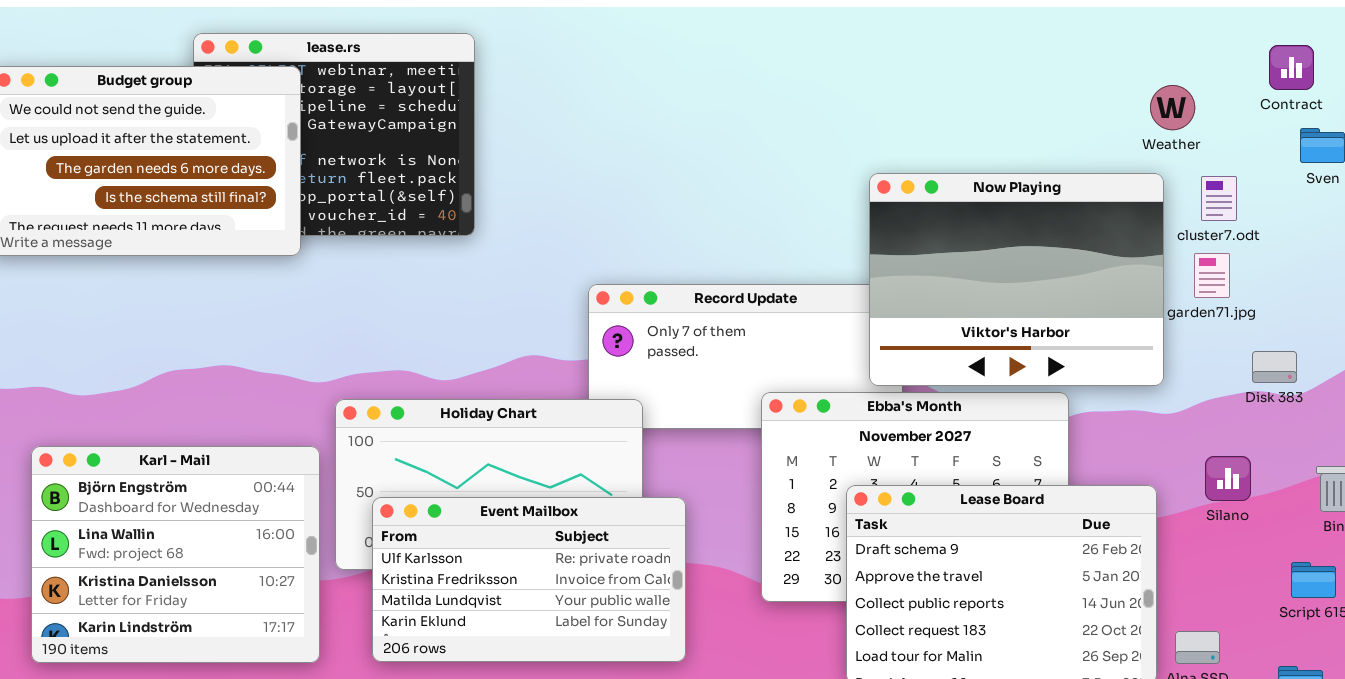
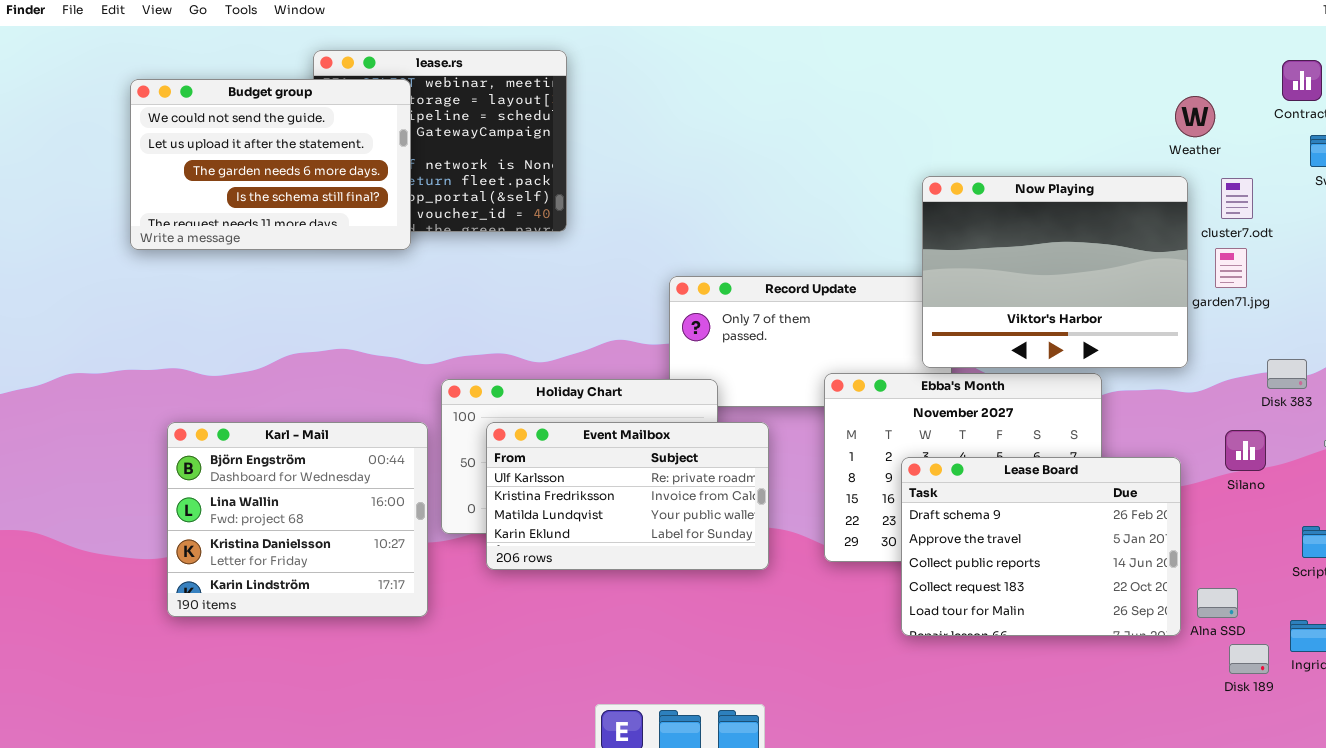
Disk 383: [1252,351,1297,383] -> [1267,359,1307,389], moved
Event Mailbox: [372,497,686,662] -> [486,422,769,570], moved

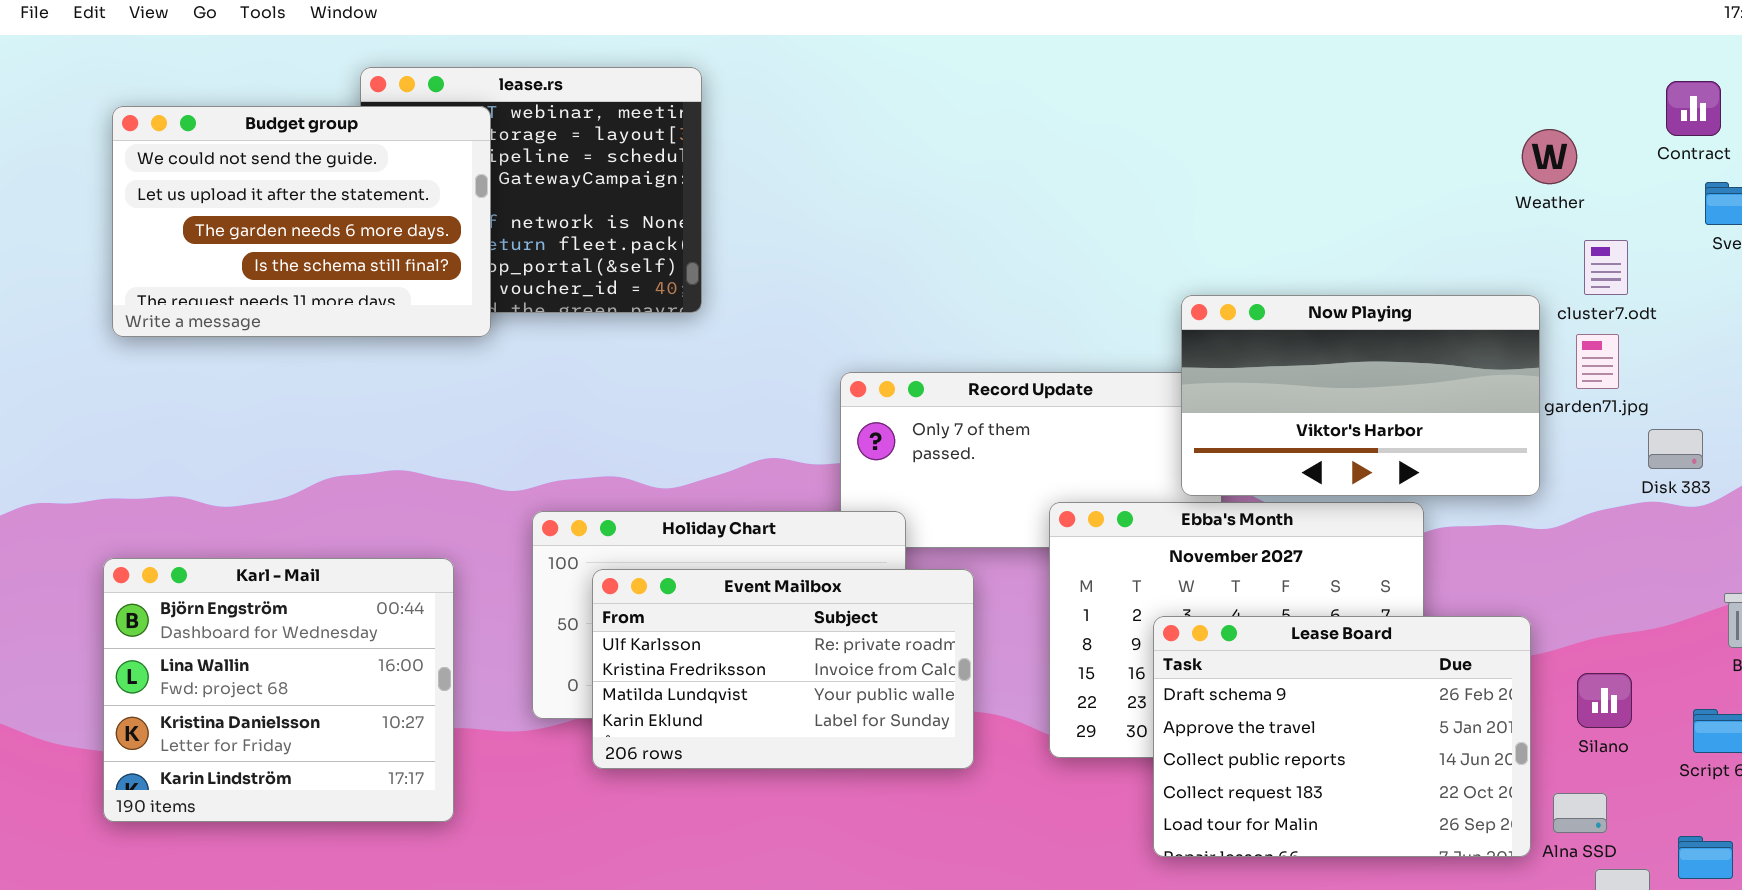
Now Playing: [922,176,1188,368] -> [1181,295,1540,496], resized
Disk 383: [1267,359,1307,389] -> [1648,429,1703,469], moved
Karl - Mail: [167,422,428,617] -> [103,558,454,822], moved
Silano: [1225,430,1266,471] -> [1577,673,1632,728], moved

#####

> **Task brief**
Omit every picture while transcribing the records above exactly.

> **Output of the exercise**
Disk 383: [1252,351,1297,383] -> [1267,359,1307,389], moved
Event Mailbox: [372,497,686,662] -> [486,422,769,570], moved

Now Playing: [922,176,1188,368] -> [1181,295,1540,496], resized
Disk 383: [1267,359,1307,389] -> [1648,429,1703,469], moved
Karl - Mail: [167,422,428,617] -> [103,558,454,822], moved
Silano: [1225,430,1266,471] -> [1577,673,1632,728], moved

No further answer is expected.